Assignment
Go through the data line by line and count the lines that hold "camera". Reply with the total only.

The records
-- Opening Marker --

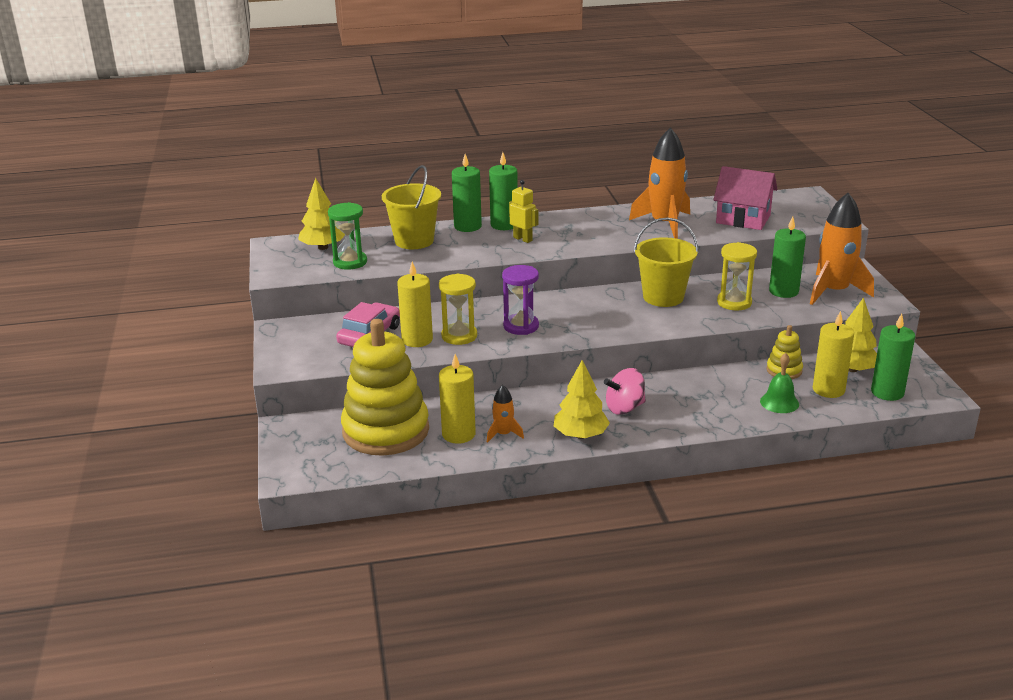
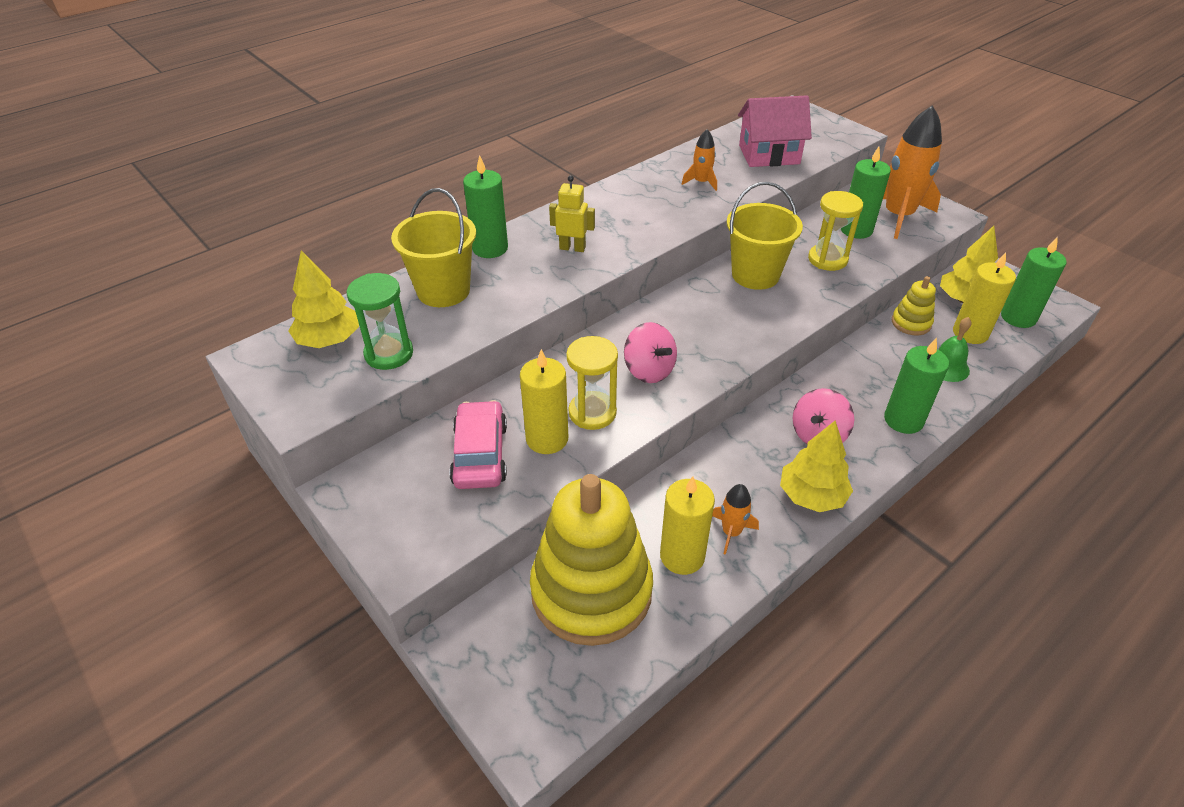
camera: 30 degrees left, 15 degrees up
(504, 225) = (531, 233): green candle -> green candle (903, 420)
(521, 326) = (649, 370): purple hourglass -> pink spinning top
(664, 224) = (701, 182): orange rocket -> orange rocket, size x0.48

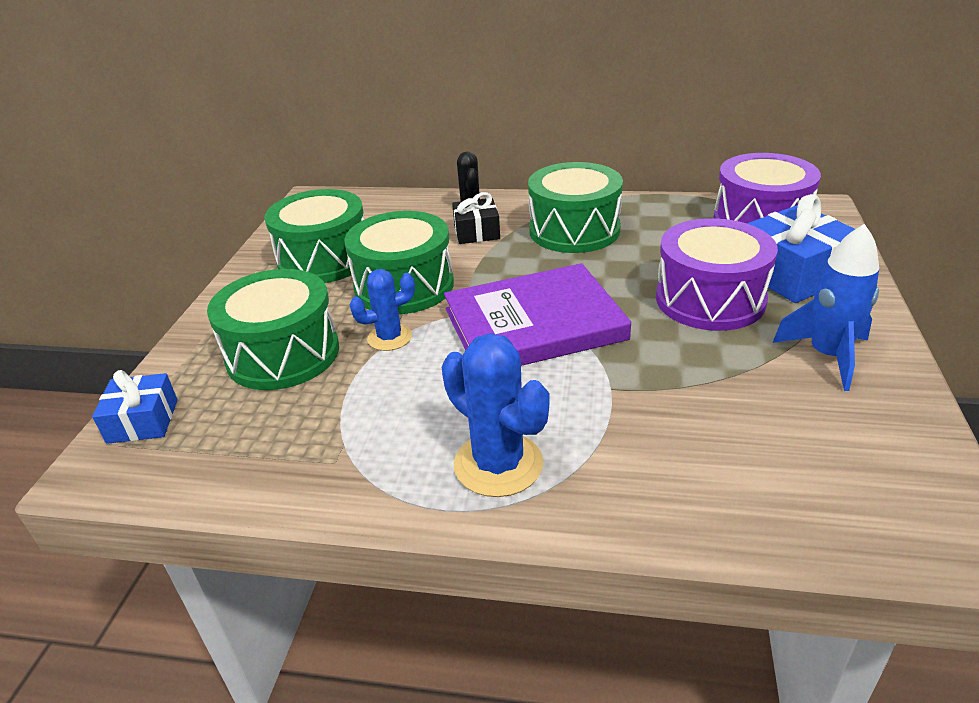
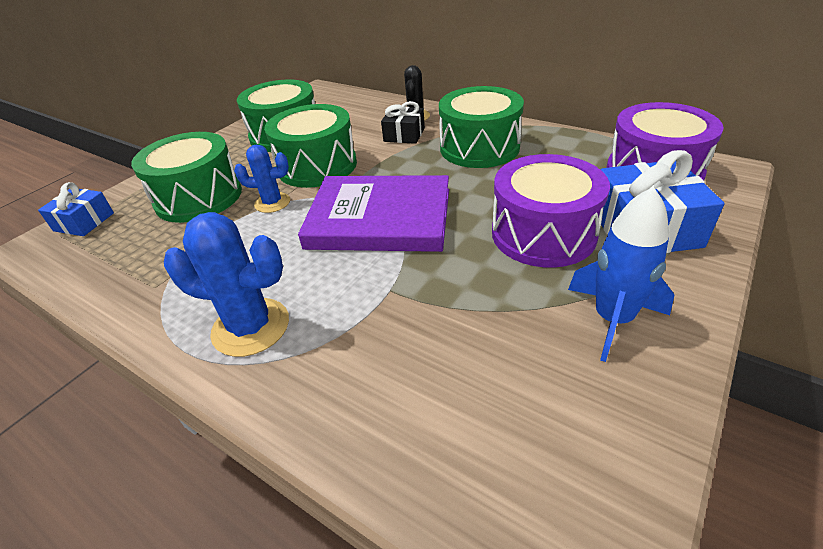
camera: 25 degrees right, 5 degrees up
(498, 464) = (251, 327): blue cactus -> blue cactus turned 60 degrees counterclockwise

-- Closing Marker --

Your response
2